# How to complete this task
Check every line below for the word "yellow" and give only the number of lines where it appears.

# Data
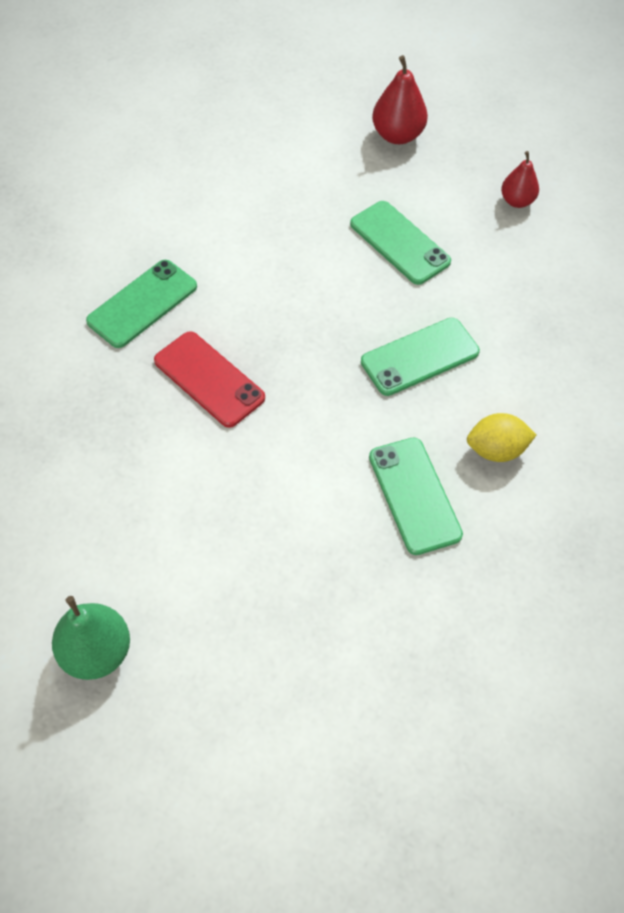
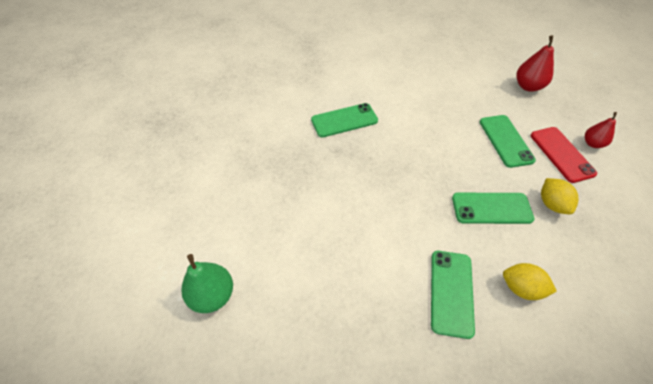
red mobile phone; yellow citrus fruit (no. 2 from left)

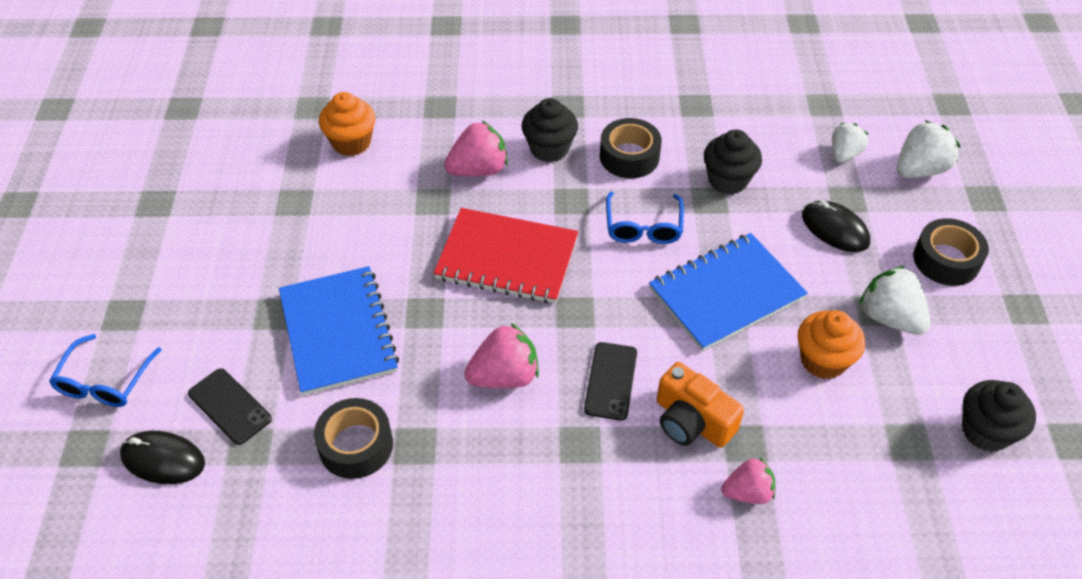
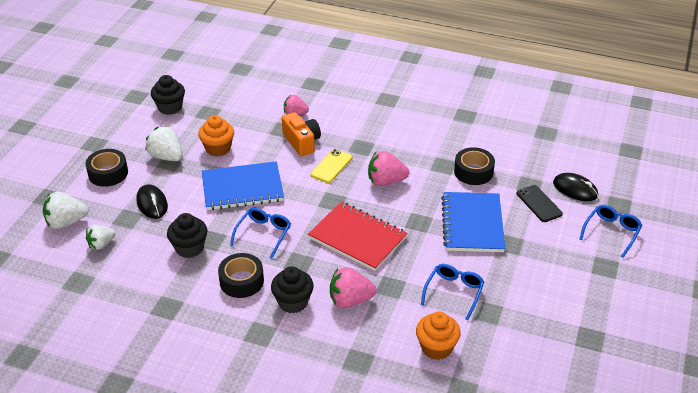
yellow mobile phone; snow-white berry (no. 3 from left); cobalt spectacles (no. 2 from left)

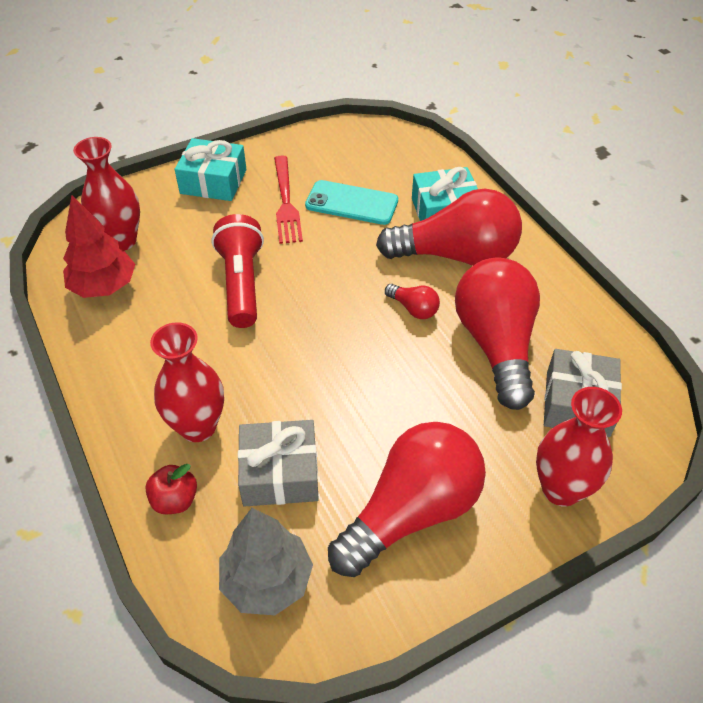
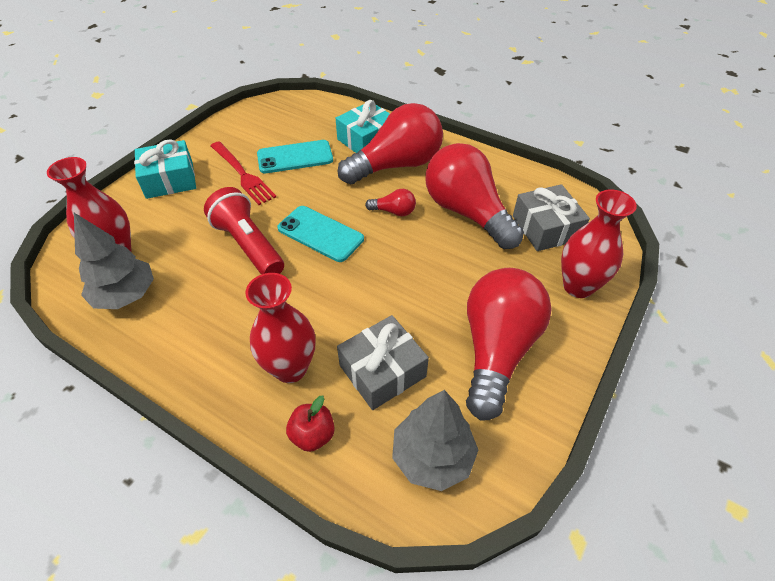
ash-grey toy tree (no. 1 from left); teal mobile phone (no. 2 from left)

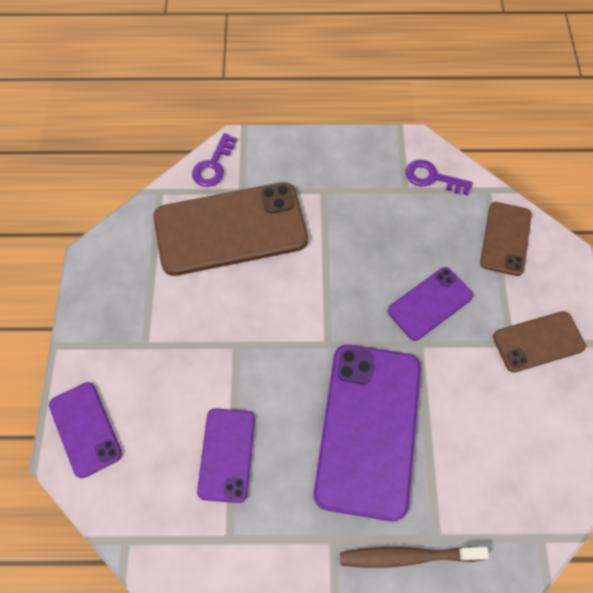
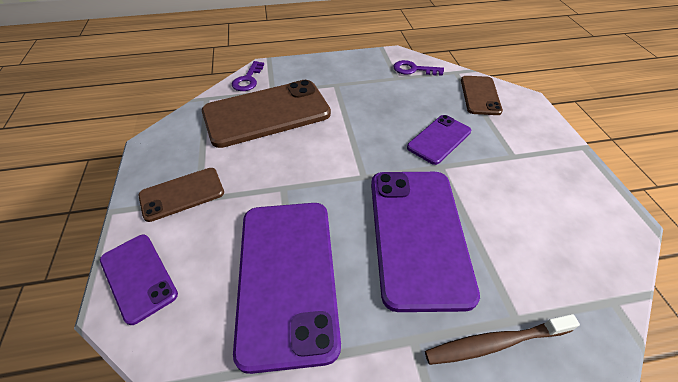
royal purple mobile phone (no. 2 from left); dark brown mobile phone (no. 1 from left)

# Completed exercise
2